**What you need to do:** Work out how many lines below contain "none", then write only that number.

**Given data:**
━━━━
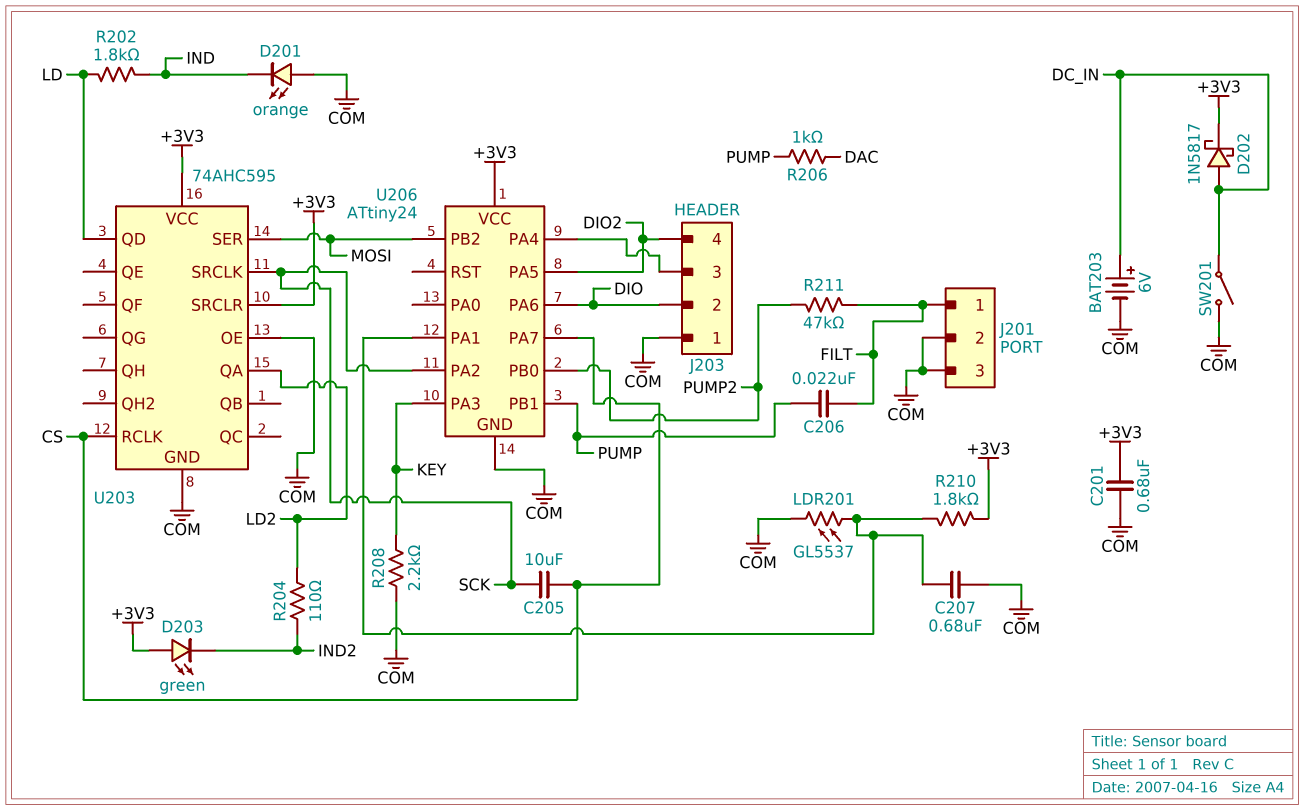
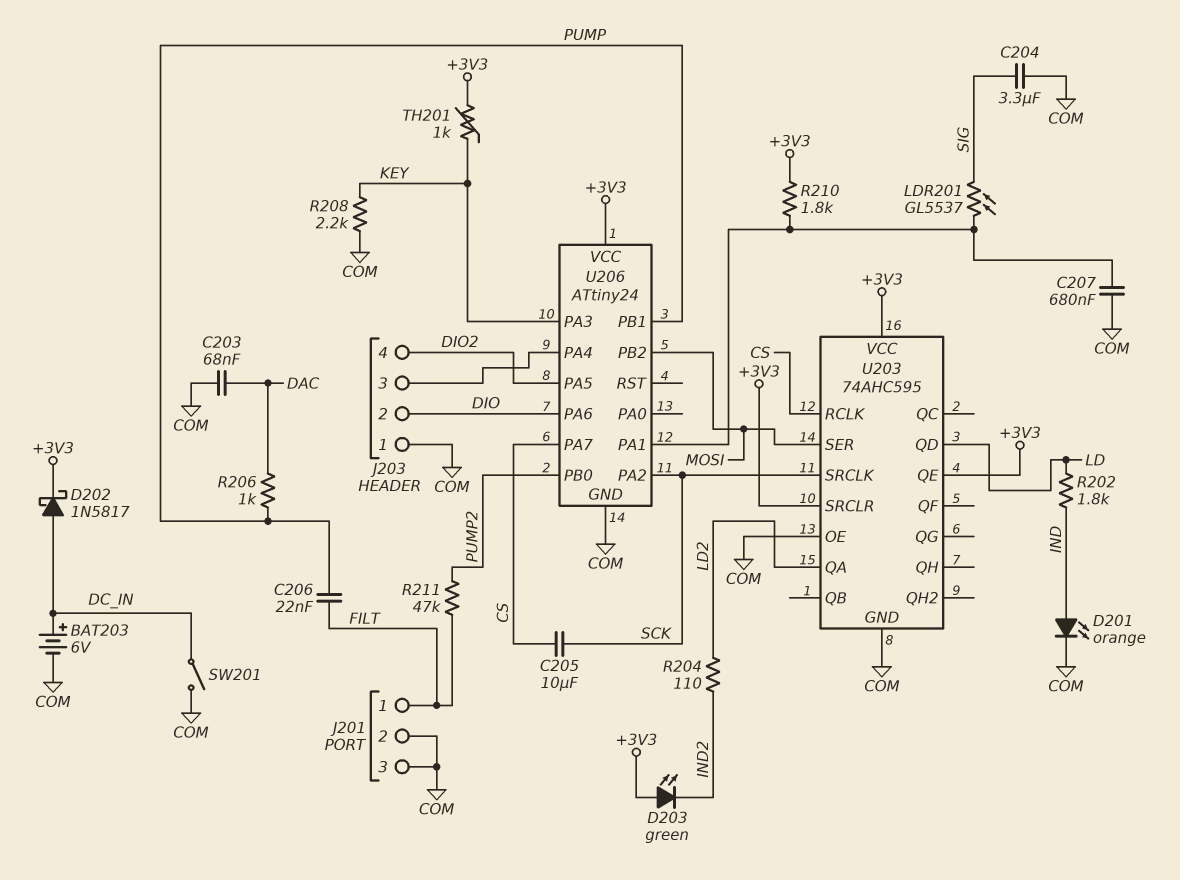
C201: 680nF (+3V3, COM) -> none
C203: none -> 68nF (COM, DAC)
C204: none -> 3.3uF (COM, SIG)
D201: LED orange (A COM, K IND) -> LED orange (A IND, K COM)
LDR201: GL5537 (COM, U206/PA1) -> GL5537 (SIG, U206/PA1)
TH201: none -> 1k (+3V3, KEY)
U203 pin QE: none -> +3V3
━━━━
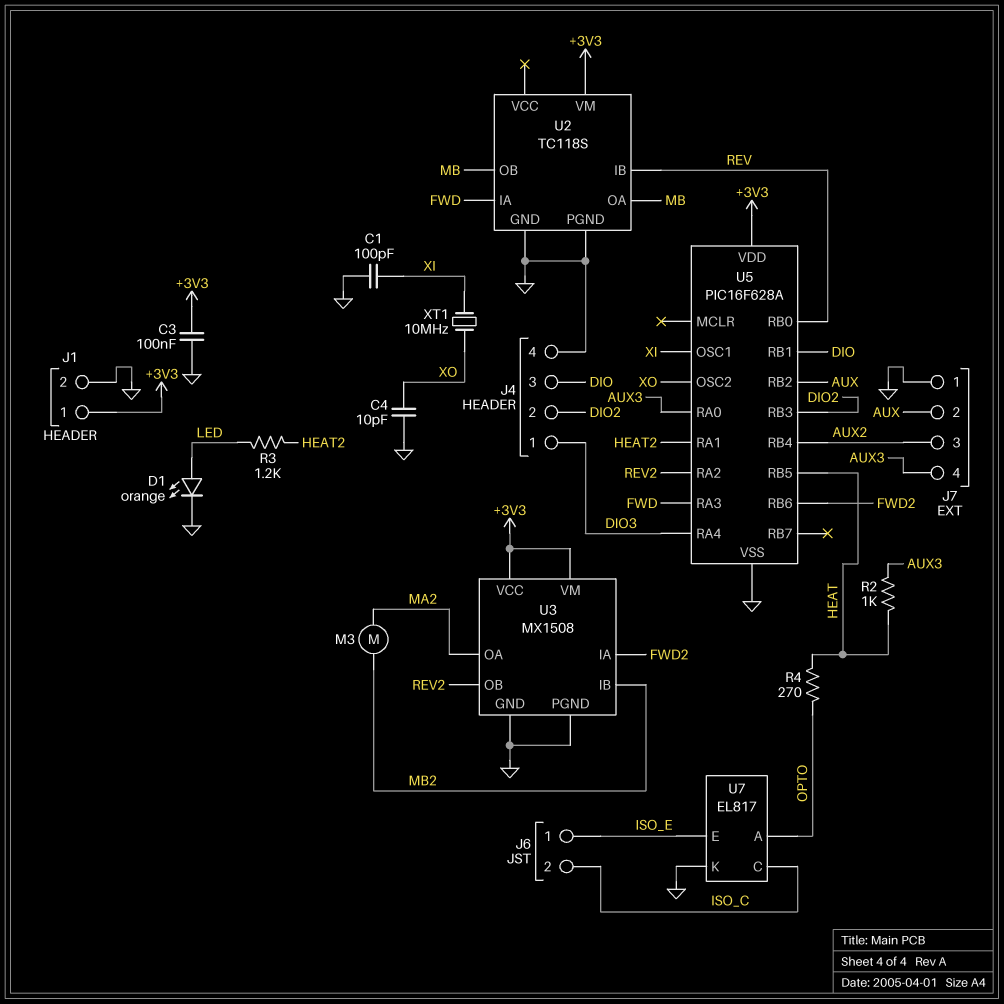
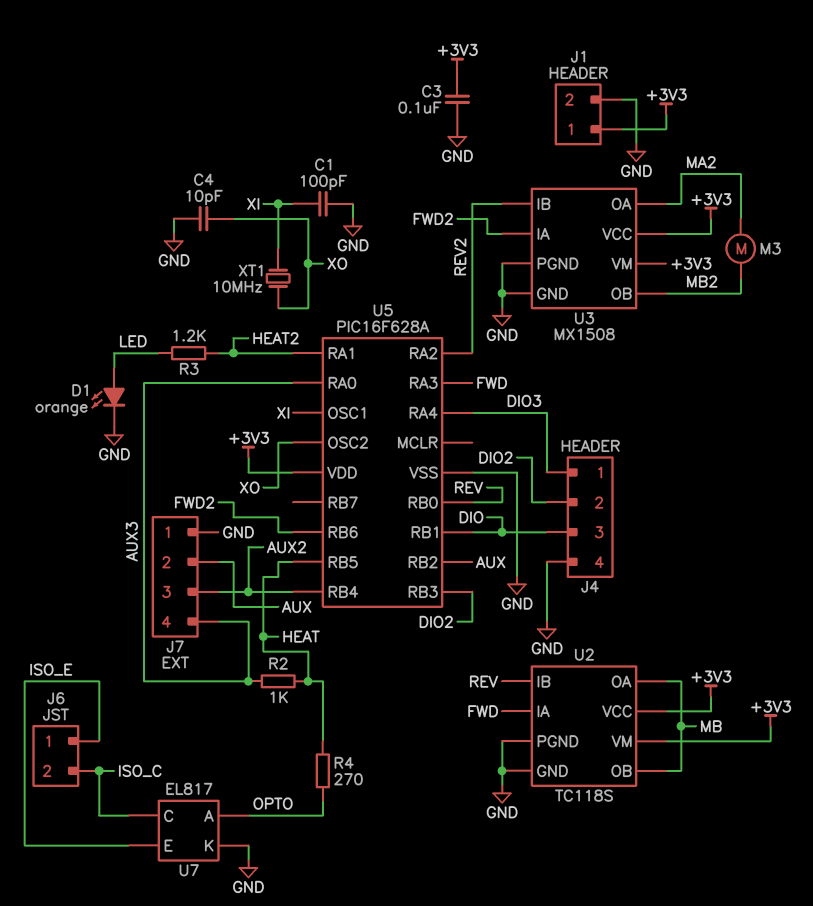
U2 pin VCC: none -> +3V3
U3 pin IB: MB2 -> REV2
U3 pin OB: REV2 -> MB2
━━━━
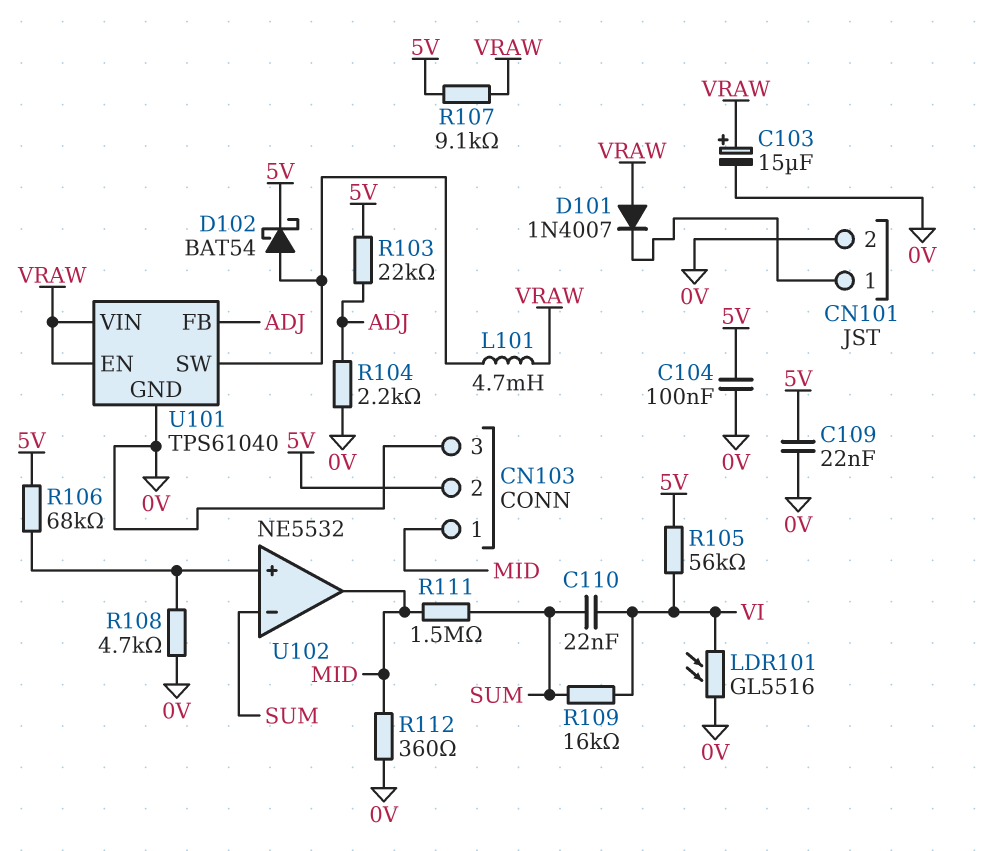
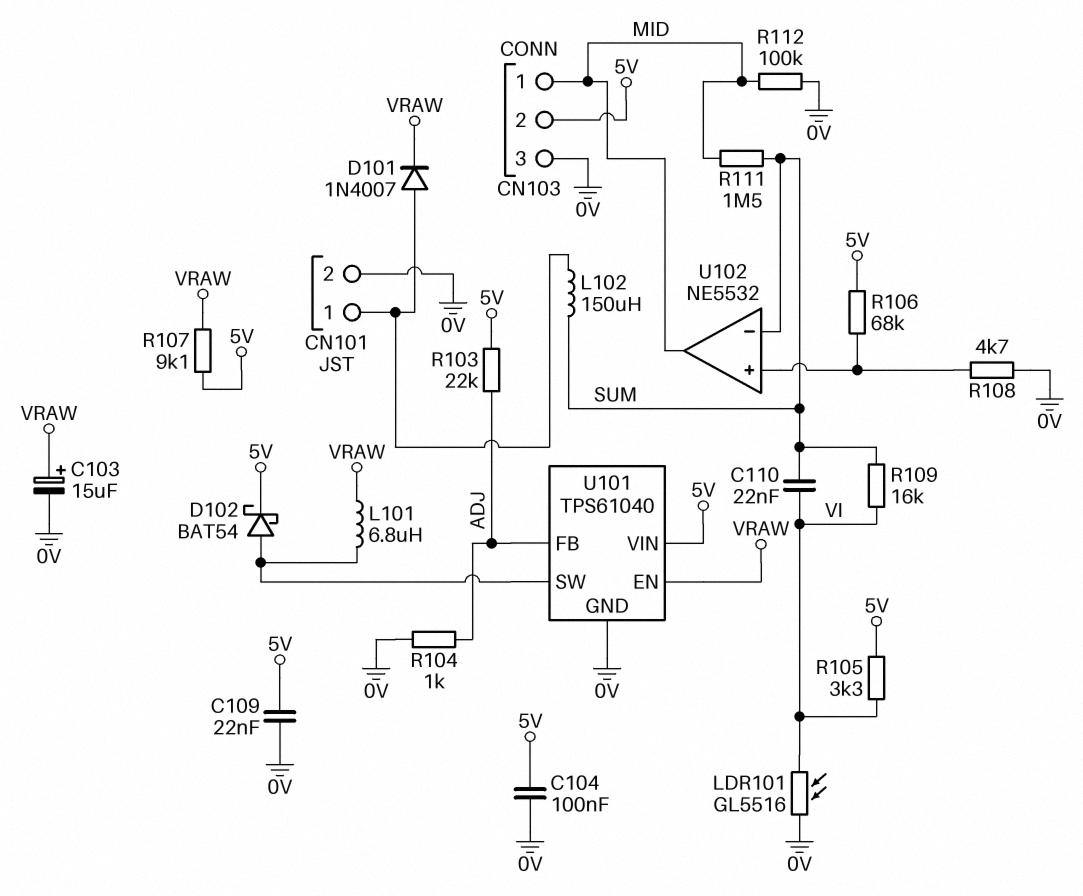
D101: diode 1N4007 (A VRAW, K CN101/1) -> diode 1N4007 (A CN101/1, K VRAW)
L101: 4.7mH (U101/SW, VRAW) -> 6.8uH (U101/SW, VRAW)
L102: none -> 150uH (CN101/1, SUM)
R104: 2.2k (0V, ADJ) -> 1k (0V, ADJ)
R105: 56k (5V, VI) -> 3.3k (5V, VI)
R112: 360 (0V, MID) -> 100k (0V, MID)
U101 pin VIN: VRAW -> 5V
━━━━
**Task response:** 7